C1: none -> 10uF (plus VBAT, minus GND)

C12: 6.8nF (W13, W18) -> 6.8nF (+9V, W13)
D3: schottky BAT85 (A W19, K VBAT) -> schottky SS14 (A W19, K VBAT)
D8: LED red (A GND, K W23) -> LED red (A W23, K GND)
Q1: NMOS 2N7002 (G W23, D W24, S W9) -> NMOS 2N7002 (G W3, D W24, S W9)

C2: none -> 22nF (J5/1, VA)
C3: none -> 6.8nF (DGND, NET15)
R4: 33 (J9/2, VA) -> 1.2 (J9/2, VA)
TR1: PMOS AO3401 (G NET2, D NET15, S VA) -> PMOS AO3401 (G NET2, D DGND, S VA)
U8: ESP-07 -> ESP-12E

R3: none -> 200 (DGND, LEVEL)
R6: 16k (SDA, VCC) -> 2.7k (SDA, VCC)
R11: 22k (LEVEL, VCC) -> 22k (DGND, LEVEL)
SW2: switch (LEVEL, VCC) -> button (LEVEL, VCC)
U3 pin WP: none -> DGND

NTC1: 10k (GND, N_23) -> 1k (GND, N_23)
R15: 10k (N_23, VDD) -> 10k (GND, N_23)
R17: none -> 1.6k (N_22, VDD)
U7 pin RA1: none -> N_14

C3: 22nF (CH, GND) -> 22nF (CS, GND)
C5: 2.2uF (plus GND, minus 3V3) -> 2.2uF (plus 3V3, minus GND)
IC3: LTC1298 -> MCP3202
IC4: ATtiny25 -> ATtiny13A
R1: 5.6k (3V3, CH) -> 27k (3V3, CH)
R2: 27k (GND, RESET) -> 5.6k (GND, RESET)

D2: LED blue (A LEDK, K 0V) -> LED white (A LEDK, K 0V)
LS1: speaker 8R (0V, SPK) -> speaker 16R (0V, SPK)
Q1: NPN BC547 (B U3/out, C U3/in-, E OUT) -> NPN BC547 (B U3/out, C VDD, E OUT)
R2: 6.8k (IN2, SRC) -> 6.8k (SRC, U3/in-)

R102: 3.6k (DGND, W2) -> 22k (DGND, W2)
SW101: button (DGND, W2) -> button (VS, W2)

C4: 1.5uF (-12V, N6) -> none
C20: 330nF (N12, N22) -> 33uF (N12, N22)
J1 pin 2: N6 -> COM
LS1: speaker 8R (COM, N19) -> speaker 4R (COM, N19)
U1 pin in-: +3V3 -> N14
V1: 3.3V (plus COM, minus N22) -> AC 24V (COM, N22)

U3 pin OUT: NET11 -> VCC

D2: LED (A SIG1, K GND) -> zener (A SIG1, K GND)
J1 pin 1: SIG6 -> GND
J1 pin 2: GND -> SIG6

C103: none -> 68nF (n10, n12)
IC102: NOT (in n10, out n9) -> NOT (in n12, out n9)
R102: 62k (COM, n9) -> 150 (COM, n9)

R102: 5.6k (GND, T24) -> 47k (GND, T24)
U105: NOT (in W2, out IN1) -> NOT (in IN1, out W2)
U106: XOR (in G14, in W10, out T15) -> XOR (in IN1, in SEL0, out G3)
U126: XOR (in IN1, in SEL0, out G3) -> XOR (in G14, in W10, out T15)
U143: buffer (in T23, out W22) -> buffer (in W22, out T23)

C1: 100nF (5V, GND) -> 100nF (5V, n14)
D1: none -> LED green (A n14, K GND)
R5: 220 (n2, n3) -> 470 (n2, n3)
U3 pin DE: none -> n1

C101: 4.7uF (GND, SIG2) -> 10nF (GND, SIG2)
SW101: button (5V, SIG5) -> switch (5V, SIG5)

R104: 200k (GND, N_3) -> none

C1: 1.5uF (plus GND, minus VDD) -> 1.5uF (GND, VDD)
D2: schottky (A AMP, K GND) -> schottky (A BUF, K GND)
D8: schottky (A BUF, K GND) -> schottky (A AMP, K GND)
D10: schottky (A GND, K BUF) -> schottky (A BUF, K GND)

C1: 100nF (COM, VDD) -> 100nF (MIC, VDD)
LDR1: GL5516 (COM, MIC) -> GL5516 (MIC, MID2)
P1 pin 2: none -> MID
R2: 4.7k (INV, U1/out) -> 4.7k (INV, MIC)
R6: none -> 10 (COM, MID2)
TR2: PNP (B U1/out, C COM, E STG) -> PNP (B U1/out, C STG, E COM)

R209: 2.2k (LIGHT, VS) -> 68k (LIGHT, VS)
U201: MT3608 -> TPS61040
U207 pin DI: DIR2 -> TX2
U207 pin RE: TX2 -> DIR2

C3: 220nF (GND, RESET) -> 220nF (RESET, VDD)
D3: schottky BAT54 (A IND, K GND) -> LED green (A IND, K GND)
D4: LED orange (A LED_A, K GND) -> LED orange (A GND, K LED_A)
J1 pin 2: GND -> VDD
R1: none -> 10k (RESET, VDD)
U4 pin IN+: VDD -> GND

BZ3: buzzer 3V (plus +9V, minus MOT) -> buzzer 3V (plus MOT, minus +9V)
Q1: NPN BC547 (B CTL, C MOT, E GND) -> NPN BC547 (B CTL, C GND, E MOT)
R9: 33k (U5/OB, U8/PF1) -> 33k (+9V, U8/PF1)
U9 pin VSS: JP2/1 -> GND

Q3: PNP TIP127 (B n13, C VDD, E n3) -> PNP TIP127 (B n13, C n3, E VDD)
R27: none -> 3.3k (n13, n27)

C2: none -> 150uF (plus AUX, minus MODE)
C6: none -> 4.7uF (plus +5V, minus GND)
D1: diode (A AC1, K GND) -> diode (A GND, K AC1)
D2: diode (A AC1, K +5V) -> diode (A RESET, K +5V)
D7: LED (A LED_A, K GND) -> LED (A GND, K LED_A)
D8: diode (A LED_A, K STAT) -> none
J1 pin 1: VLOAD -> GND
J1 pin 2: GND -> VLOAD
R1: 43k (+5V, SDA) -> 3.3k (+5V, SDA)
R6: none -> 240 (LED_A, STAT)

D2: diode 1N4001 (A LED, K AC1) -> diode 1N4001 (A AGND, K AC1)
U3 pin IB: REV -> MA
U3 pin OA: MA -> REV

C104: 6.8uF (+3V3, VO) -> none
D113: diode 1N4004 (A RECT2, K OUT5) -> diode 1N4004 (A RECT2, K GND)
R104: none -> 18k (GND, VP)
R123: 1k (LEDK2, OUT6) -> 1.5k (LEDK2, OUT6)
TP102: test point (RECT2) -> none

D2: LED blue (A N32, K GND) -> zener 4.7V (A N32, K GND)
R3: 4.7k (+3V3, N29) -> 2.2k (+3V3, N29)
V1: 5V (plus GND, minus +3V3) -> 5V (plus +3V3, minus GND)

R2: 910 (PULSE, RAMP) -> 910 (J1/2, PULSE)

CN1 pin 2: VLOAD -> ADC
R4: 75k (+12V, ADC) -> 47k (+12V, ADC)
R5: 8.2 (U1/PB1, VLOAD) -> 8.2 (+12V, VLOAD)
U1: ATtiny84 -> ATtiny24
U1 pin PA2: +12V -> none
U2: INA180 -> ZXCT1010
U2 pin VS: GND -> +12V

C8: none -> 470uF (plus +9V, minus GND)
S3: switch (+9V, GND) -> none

Task statement:
Looking at the entries above, can you reproduce exactly the lines from the one that holds "P1 pin 2: none -> MID" through the one that holds "C3: 220nF (GND, RESET) -> 220nF (RESET, VDD)", and only those?

Result:
P1 pin 2: none -> MID
R2: 4.7k (INV, U1/out) -> 4.7k (INV, MIC)
R6: none -> 10 (COM, MID2)
TR2: PNP (B U1/out, C COM, E STG) -> PNP (B U1/out, C STG, E COM)

R209: 2.2k (LIGHT, VS) -> 68k (LIGHT, VS)
U201: MT3608 -> TPS61040
U207 pin DI: DIR2 -> TX2
U207 pin RE: TX2 -> DIR2

C3: 220nF (GND, RESET) -> 220nF (RESET, VDD)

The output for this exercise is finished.